- Task prompt -
Pick out every line in the listing that contains the string "click" and copy each one.

§ §

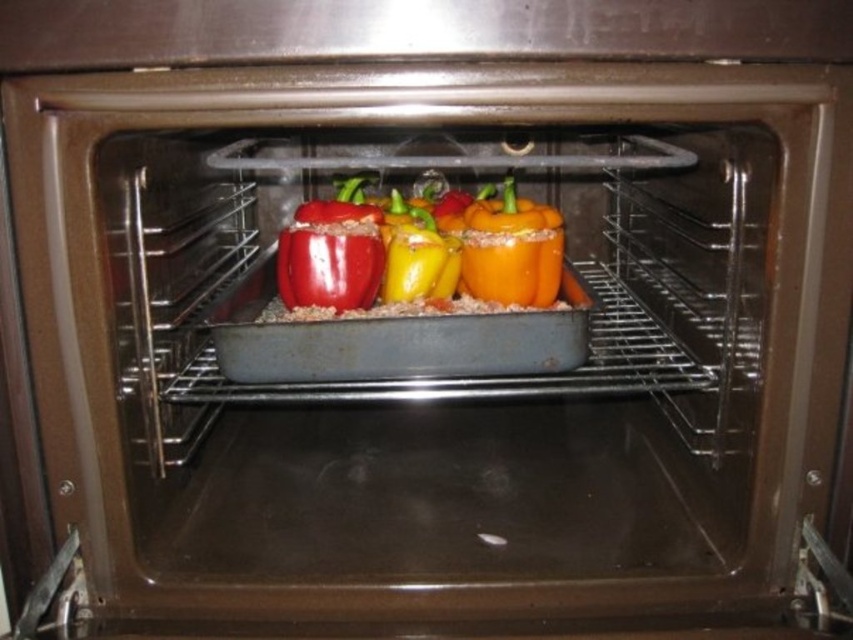
You are a chef preparing to remove the peppers from the oven. The shiny red bell pepper at center is wider than the orange matte bell pepper at center. Which pepper should you grab first to ensure you can fit both into a rectangular container that is 15 cm wide?

The shiny red bell pepper at center is wider than the orange matte bell pepper at center, so you should grab the shiny red bell pepper at center first to ensure it fits into the container before placing the narrower orange matte bell pepper at center.

You are standing in front of an oven with its door open. There is a baking tray inside with four bell peppers of different colors arranged in a row. You notice a specific point marked at coordinates point (x=428, y=252). Which bell pepper is located at that point?

The shiny red bell pepper at center is located at point (x=428, y=252).

You are a chef preparing to remove the peppers from the oven. You need to know which pepper is taller so you can adjust your grip accordingly. Which one is taller between the shiny red bell pepper at center and the orange matte bell pepper at center?

The shiny red bell pepper at center has a greater height compared to the orange matte bell pepper at center, so it is taller.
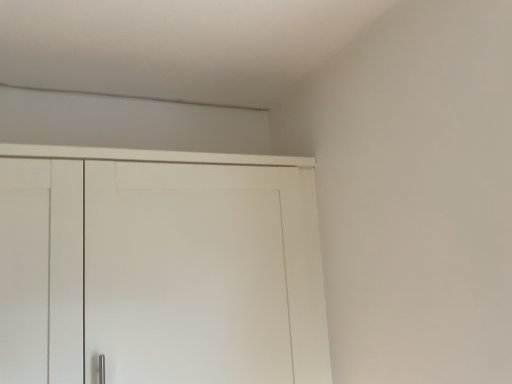
Question: Should I look upward or downward to see white matte cupboard at center?

Choices:
 (A) up
 (B) down

Answer: (B)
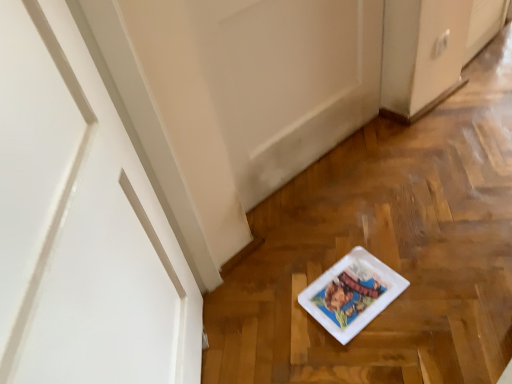
In order to click on vacant area that is in front of white glossy platter at center in this screenshot , I will do `click(383, 346)`.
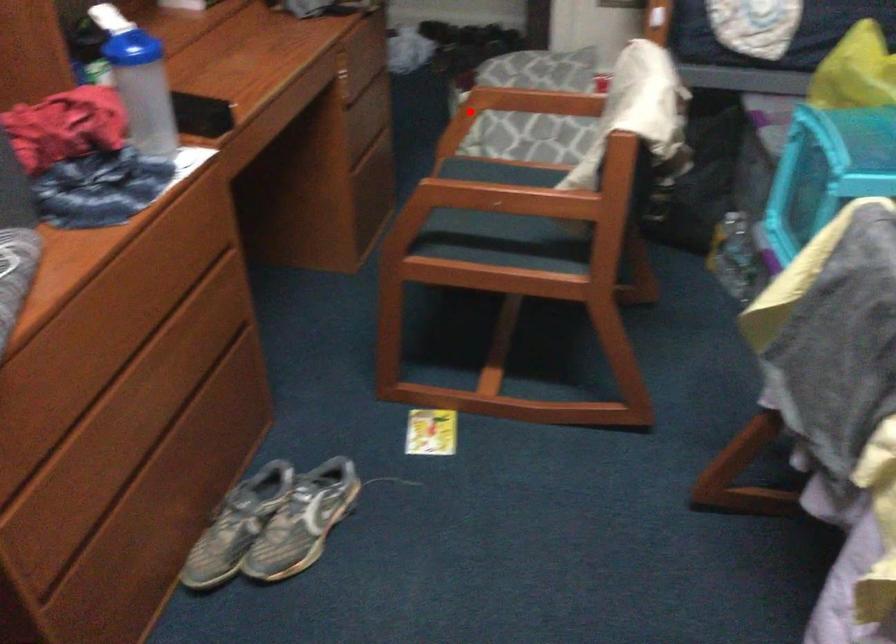
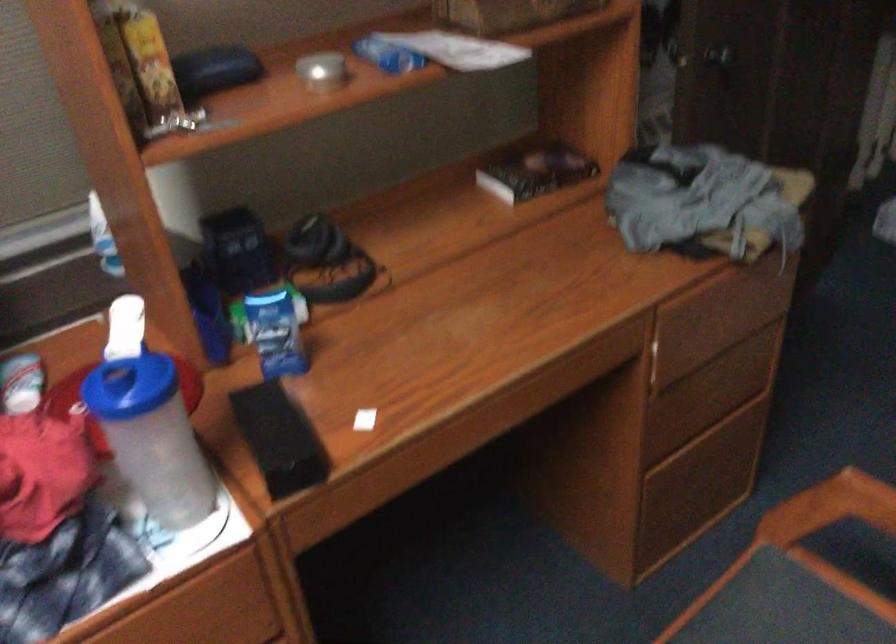
Question: A red point is marked in image1. In image2, is the corresponding 3D point closer to the camera or farther? Reply with the corresponding letter.

Choices:
 (A) The corresponding 3D point is closer.
 (B) The corresponding 3D point is farther.

Answer: (A)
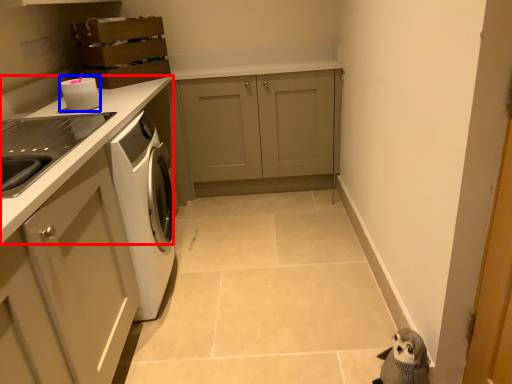
Question: Which object appears closest to the camera in this image, countertop (highlighted by a red box) or appliance (highlighted by a blue box)?

Choices:
 (A) countertop
 (B) appliance

Answer: (A)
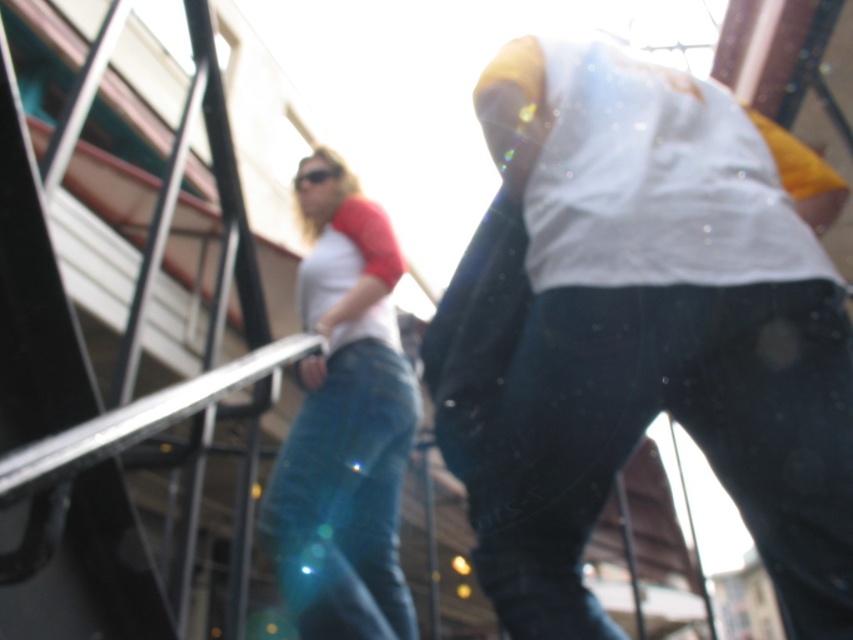
Question: Among these points, which one is nearest to the camera?

Choices:
 (A) (361, 634)
 (B) (772, 324)

Answer: (B)

Question: Does dark blue denim jeans at center appear under blue denim jeans at center?

Choices:
 (A) no
 (B) yes

Answer: (A)

Question: Does dark blue denim jeans at center appear on the left side of blue denim jeans at center?

Choices:
 (A) no
 (B) yes

Answer: (A)

Question: Does dark blue denim jeans at center have a greater width compared to blue denim jeans at center?

Choices:
 (A) yes
 (B) no

Answer: (A)

Question: Which of the following is the closest to the observer?

Choices:
 (A) (318, 499)
 (B) (798, 634)

Answer: (B)

Question: Which object is closer to the camera taking this photo?

Choices:
 (A) blue denim jeans at center
 (B) dark blue denim jeans at center

Answer: (B)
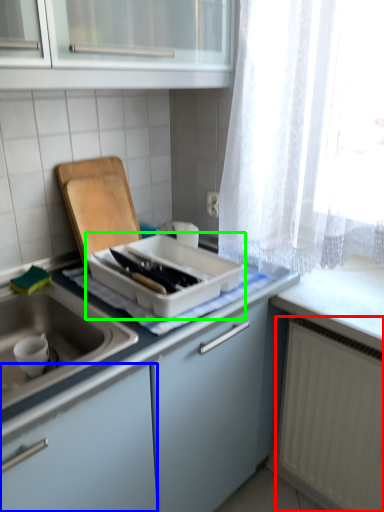
Question: Based on their relative distances, which object is nearer to radiator (highlighted by a red box)? Choose from cabinetry (highlighted by a blue box) and kitchen appliance (highlighted by a green box).

Choices:
 (A) cabinetry
 (B) kitchen appliance

Answer: (B)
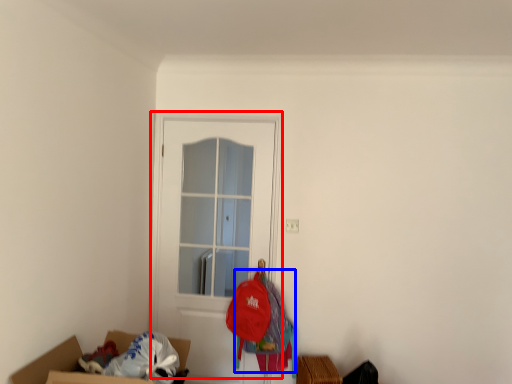
Question: Among these objects, which one is farthest to the camera, door (highlighted by a red box) or clothing (highlighted by a blue box)?

Choices:
 (A) door
 (B) clothing

Answer: (A)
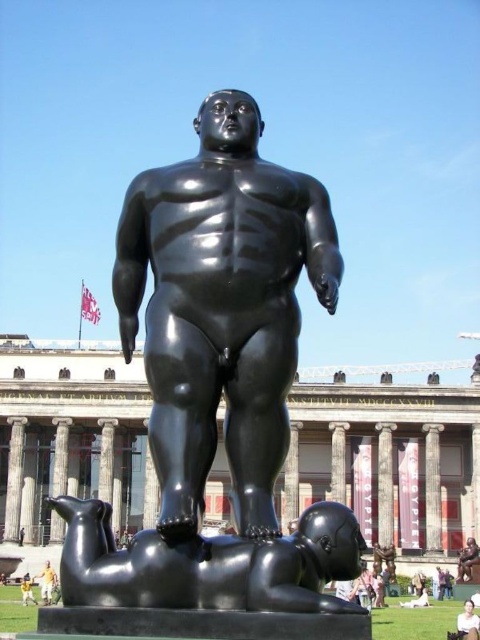
You are an art student analyzing the sculptures in the public square. You notice the glossy black dog at lower center and the smooth stone pillar at center. Which object is positioned higher in the image?

The glossy black dog at lower center is above the smooth stone pillar at center, so it is positioned higher in the image.

Based on the photo, you are an artist planning to place a new sculpture in the park. You need to ensure that the new sculpture will not block the view of the black glossy statue at center. The smooth gray stone pillar at center is already in place. Which existing sculpture should you consider when determining placement to avoid blocking the view?

The black glossy statue at center is larger than the smooth gray stone pillar at center, so you should prioritize not blocking the view of the black glossy statue at center since it is the larger and possibly more prominent artwork in the area.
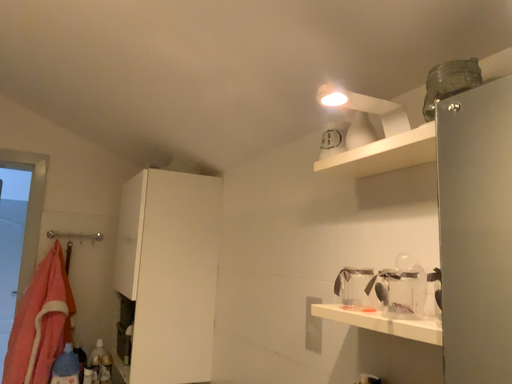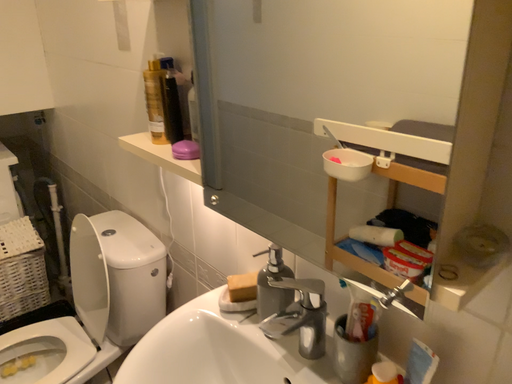
Question: Which way did the camera rotate in the video?

Choices:
 (A) rotated left
 (B) rotated right

Answer: (B)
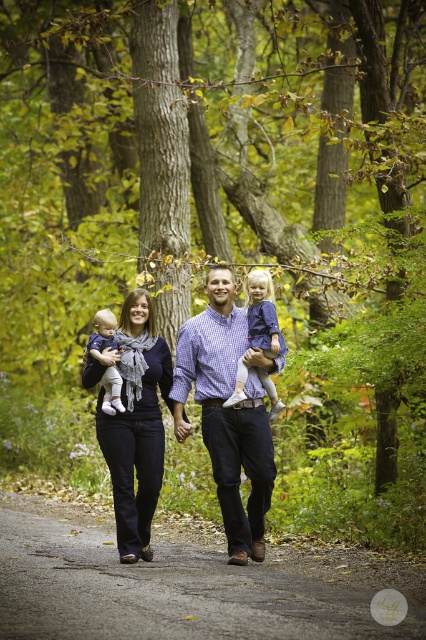
Question: Which object appears farthest from the camera in this image?

Choices:
 (A) soft white fabric baby at center
 (B) gray asphalt road at center

Answer: (A)

Question: Is gray asphalt road at center positioned at the back of matte blue dress at center?

Choices:
 (A) yes
 (B) no

Answer: (B)

Question: Is dark blue jeans at center positioned in front of soft white fabric baby at center?

Choices:
 (A) yes
 (B) no

Answer: (A)

Question: Can you confirm if blue checkered shirt at center is positioned to the right of matte blue dress at center?

Choices:
 (A) no
 (B) yes

Answer: (A)

Question: Among these objects, which one is farthest from the camera?

Choices:
 (A) dark blue jeans at center
 (B) soft white fabric baby at center

Answer: (B)

Question: Among these points, which one is nearest to the camera?

Choices:
 (A) (374, 624)
 (B) (244, 548)
 (C) (281, 401)

Answer: (A)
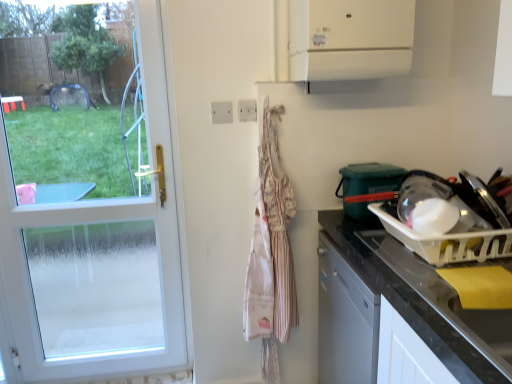
Question: From their relative heights in the image, would you say transparent plastic bowl at right, the first appliance positioned from the top, is taller or shorter than white plastic electric outlet at upper center, the first electric outlet viewed from the left?

Choices:
 (A) tall
 (B) short

Answer: (A)

Question: Considering the positions of point (345, 213) and point (221, 119), is point (345, 213) closer or farther from the camera than point (221, 119)?

Choices:
 (A) farther
 (B) closer

Answer: (A)

Question: Which of these objects is positioned closest to the white plastic electric outlet at upper center, the first electric outlet viewed from the left?

Choices:
 (A) transparent plastic bowl at right, the first appliance positioned from the top
 (B) white glass door at left
 (C) white plastic dish rack at right, the first appliance when ordered from bottom to top
 (D) white plastic electric outlet at upper center, marked as the second electric outlet in a left-to-right arrangement
 (E) black granite countertop at right

Answer: (D)

Question: Estimate the real-world distances between objects in this image. Which object is farther from the transparent plastic bowl at right, the first appliance positioned from the top?

Choices:
 (A) white plastic vent at upper center
 (B) white plastic electric outlet at upper center, the first electric outlet viewed from the left
 (C) white plastic electric outlet at upper center, marked as the second electric outlet in a left-to-right arrangement
 (D) striped fabric apron at center
 (E) white glass door at left

Answer: (E)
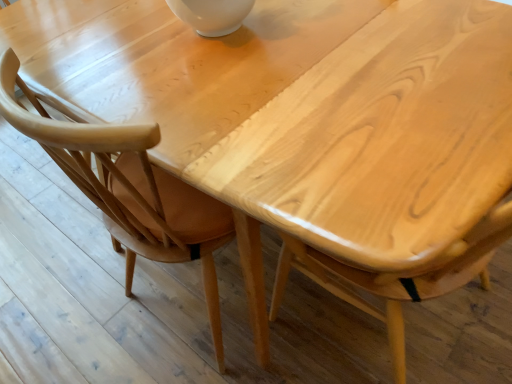
Find the location of `light brown wood chair at center`. light brown wood chair at center is located at coordinates (128, 189).

This screenshot has width=512, height=384. What do you see at coordinates (128, 189) in the screenshot?
I see `light brown wood chair at center` at bounding box center [128, 189].

This screenshot has height=384, width=512. I want to click on light brown wood chair at center, so click(x=128, y=189).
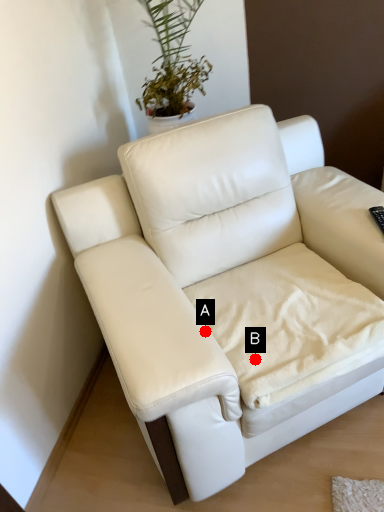
Question: Two points are circled on the image, labeled by A and B beside each circle. Which of the following is the closest to the observer?

Choices:
 (A) A is closer
 (B) B is closer

Answer: (A)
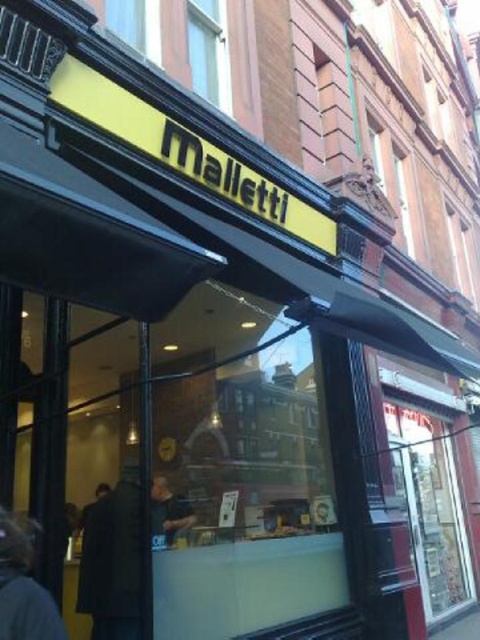
Which is more to the left, dark brown coat at center or dark brown leather jacket at lower left?

dark brown leather jacket at lower left is more to the left.

Does dark brown coat at center have a smaller size compared to dark brown leather jacket at lower left?

No.

Image resolution: width=480 pixels, height=640 pixels. Describe the element at coordinates (112, 561) in the screenshot. I see `dark brown coat at center` at that location.

Identify the location of dark brown coat at center. The height and width of the screenshot is (640, 480). (112, 561).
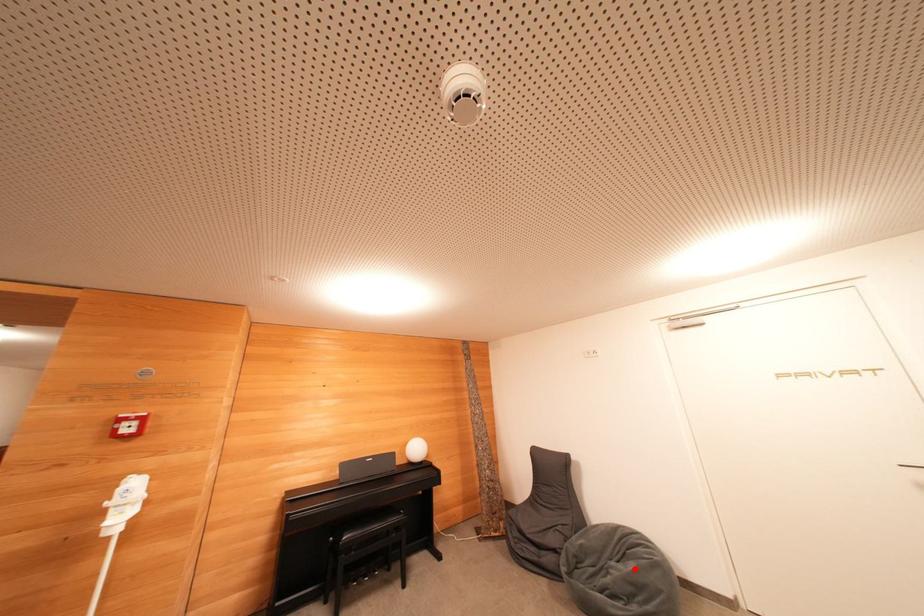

§ §

- Task response -
In order to click on vacant area that is in front of white glossy platter at center in this screenshot , I will do `click(383, 346)`.
This screenshot has height=384, width=512. I want to click on light brown wood chair at center, so click(x=128, y=189).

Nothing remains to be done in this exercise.